TASK INSTRUCTIONS: From start to end, write out the following data exactly, apart from its images.
==== DATA EXCERPT
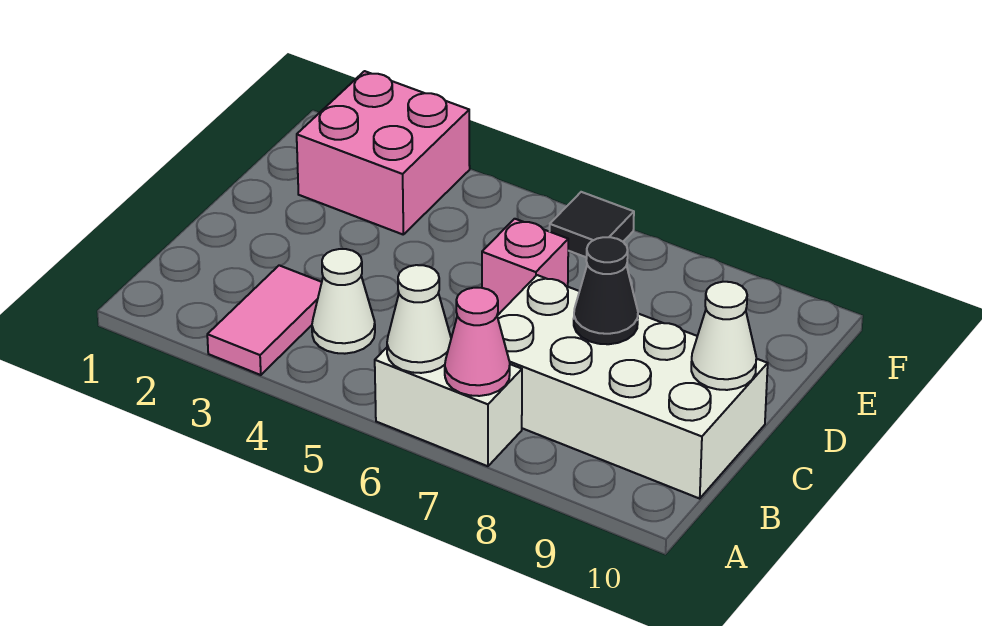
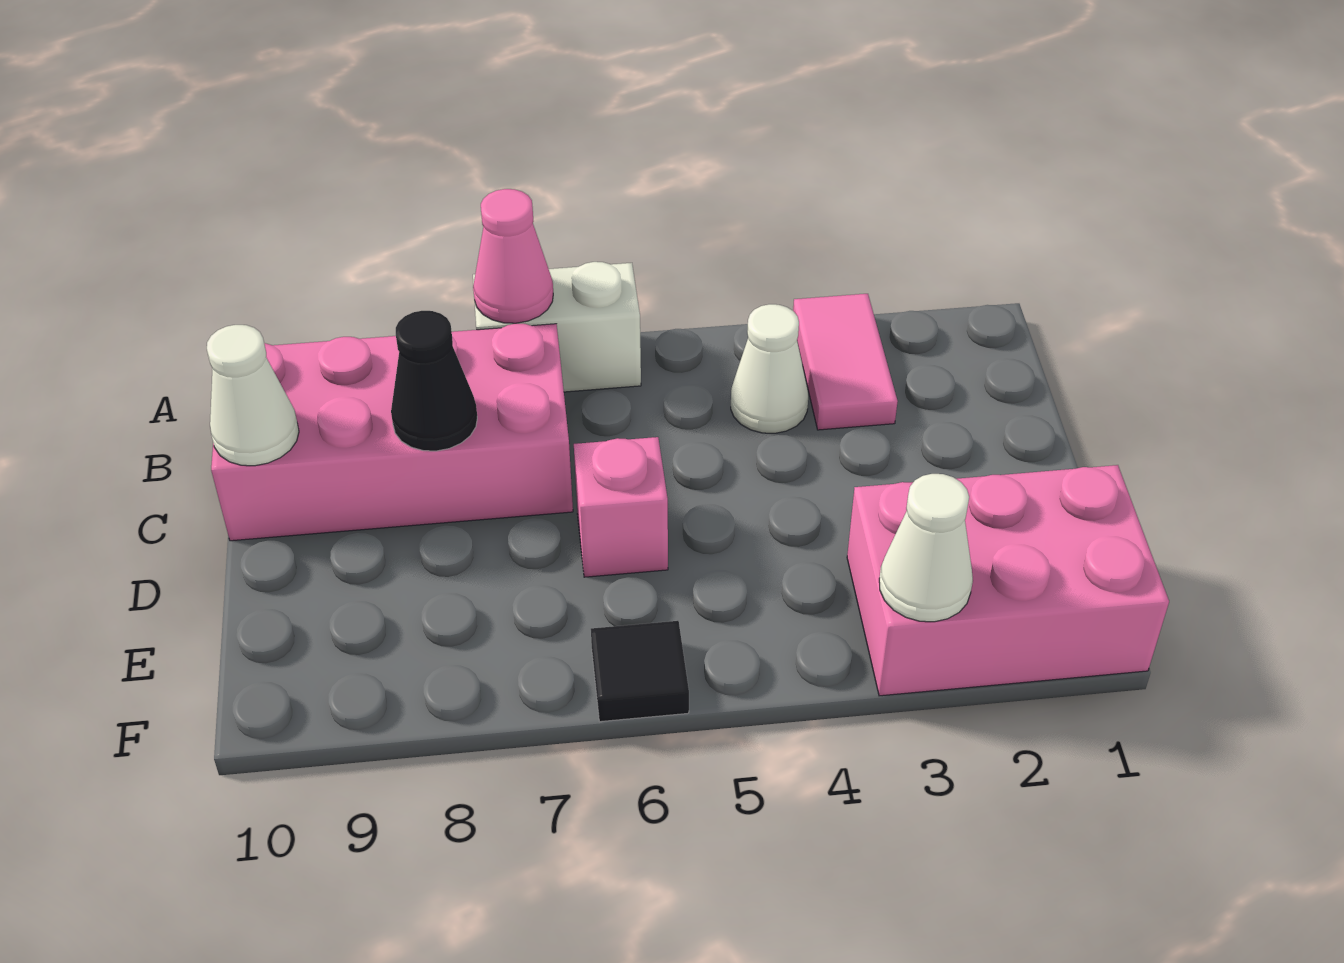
white cone A6 level 2 -> white cone F3 level 2
white brick B7:C10 level 1 -> pink brick B7:C10 level 1
pink brick E2:F3 level 1 -> pink brick E1:F3 level 1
========
ANSWER:
white cone A6 level 2 -> white cone F3 level 2
white brick B7:C10 level 1 -> pink brick B7:C10 level 1
pink brick E2:F3 level 1 -> pink brick E1:F3 level 1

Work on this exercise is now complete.